══ Data for this task
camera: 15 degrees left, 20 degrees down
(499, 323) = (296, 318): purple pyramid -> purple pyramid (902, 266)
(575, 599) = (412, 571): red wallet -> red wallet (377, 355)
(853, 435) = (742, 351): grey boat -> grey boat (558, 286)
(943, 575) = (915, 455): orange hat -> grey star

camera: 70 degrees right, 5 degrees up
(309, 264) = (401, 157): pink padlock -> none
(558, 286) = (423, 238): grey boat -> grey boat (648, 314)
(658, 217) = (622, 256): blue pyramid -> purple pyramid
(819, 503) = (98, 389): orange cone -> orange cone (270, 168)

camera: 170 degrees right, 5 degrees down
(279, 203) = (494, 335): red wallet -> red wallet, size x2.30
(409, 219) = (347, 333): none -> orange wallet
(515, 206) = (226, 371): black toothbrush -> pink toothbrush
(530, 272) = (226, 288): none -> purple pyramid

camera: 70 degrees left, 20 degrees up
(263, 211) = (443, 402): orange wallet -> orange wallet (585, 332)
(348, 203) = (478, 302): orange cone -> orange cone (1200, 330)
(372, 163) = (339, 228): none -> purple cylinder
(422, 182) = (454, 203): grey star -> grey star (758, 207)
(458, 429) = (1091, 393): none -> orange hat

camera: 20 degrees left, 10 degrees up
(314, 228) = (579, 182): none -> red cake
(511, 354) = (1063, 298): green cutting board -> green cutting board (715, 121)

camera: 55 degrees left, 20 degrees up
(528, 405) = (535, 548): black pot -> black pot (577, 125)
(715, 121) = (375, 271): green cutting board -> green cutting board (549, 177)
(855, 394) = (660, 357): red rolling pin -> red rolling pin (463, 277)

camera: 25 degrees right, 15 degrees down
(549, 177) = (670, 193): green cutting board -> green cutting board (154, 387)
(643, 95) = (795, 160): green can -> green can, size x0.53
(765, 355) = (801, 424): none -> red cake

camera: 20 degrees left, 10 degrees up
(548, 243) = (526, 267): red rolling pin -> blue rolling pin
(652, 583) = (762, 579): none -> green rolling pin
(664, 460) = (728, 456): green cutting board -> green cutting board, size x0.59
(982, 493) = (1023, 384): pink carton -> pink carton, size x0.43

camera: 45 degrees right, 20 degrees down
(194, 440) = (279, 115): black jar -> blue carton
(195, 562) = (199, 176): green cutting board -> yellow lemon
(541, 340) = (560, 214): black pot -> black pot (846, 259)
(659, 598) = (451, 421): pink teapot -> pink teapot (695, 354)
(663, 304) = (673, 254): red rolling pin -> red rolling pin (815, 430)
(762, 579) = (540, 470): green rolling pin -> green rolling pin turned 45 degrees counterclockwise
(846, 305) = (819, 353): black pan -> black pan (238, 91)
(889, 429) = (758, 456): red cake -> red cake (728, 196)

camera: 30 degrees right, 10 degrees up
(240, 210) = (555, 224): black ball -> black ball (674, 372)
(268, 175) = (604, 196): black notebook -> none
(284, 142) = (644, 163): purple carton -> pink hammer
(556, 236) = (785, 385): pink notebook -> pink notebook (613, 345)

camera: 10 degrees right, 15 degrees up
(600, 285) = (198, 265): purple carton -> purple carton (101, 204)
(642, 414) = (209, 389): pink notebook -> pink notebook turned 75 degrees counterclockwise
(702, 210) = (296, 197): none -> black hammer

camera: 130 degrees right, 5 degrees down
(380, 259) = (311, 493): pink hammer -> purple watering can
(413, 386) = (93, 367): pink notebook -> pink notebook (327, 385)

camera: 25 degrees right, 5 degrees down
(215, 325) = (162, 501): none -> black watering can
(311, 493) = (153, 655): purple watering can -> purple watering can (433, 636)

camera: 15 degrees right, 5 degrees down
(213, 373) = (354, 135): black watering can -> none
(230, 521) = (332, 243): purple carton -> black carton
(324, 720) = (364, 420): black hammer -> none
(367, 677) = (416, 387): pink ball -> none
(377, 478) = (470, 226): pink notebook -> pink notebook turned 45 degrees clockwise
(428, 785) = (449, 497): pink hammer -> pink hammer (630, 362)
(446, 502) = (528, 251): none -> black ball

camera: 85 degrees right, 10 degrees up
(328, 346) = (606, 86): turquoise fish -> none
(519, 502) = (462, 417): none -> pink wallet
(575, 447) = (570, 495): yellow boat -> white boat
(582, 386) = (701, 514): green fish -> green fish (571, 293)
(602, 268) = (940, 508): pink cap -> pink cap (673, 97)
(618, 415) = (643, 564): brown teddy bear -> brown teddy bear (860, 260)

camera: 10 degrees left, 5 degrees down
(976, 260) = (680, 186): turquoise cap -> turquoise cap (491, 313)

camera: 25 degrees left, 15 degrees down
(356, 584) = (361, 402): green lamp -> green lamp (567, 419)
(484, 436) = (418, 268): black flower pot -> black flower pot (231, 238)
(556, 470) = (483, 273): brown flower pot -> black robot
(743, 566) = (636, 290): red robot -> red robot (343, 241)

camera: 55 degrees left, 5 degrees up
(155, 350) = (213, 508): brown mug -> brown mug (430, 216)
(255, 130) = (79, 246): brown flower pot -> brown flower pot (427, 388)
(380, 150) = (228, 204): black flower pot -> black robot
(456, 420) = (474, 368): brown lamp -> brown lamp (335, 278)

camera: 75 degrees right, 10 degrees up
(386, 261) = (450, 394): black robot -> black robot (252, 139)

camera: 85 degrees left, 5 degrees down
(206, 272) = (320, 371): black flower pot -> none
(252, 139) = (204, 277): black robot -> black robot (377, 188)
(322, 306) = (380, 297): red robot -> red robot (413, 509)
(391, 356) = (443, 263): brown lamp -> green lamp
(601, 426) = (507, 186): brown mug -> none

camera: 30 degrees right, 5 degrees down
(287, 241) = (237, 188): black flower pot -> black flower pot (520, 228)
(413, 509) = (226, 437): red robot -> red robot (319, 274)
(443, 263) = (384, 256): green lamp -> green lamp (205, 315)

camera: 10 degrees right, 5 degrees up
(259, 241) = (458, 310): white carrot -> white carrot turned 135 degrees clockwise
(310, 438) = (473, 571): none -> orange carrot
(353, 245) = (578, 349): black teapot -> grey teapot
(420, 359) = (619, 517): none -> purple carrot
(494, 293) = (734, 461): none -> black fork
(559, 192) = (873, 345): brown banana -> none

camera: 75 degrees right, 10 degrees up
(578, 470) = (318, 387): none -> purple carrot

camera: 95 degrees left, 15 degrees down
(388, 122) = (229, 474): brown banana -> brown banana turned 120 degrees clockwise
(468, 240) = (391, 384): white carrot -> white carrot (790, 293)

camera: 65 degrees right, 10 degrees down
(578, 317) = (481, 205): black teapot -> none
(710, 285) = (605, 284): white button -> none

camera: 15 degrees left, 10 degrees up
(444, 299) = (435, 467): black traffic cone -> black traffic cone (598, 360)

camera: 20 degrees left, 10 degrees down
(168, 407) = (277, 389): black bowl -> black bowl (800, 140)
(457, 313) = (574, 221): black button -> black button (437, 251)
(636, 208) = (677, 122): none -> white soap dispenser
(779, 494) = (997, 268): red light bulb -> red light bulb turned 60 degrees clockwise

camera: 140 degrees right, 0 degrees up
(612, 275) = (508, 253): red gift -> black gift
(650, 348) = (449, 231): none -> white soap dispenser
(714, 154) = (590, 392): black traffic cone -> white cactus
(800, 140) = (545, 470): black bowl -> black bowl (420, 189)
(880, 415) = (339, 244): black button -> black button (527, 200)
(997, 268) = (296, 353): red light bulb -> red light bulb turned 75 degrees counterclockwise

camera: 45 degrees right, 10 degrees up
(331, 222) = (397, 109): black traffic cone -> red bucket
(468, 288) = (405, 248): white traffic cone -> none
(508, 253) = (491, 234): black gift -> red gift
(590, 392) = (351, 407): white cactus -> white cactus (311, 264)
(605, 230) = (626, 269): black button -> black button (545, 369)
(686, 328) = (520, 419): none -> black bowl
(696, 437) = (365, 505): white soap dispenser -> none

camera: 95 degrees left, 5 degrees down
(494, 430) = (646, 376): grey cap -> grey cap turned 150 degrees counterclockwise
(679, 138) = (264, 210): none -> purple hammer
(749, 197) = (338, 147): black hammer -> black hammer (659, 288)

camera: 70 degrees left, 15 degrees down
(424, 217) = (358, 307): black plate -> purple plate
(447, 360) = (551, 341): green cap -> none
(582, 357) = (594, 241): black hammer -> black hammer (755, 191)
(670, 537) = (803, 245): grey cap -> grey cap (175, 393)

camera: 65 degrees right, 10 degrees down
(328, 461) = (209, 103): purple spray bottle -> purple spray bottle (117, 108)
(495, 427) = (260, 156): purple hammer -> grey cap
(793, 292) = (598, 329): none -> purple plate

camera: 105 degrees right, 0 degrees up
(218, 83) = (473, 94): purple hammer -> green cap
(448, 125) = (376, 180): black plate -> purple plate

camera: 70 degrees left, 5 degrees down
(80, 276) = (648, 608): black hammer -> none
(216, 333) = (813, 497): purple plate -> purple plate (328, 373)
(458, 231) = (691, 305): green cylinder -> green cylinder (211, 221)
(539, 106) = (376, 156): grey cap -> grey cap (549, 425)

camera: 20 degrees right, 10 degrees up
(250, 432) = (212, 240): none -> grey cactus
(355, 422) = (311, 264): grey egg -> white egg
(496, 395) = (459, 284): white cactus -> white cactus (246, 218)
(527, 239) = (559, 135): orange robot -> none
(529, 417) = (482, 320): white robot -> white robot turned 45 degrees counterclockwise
════
Problem to solve: Check each line above for the string "turquoise" and return those that contain it.

Task answer:
(328, 346) = (606, 86): turquoise fish -> none
(976, 260) = (680, 186): turquoise cap -> turquoise cap (491, 313)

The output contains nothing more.